Information shown:
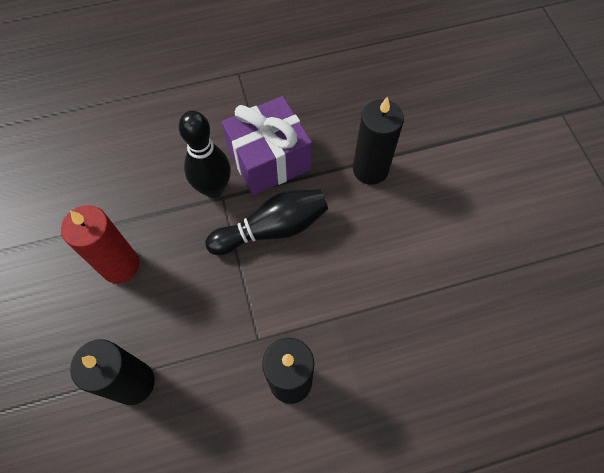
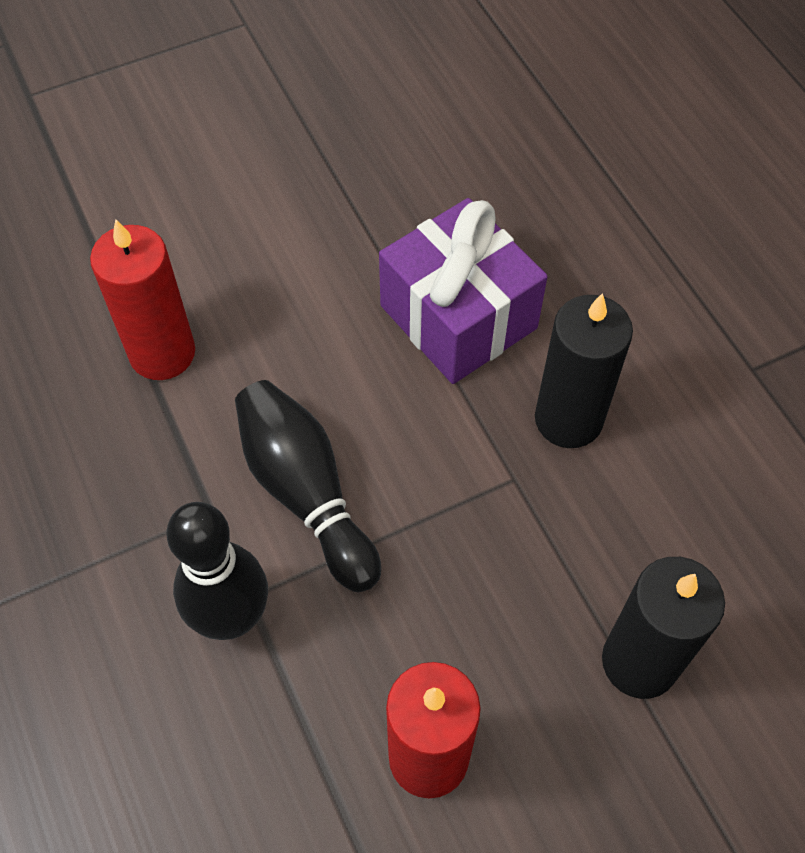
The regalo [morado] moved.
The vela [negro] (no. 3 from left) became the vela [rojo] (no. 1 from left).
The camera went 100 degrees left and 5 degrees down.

What to produce: Taking the line that contains "The vela [negro]" as the first and the last line of the material as the final one, transcribe that span exactly and include nothing else.

Solution to this task:
The vela [negro] (no. 3 from left) became the vela [rojo] (no. 1 from left).
The camera went 100 degrees left and 5 degrees down.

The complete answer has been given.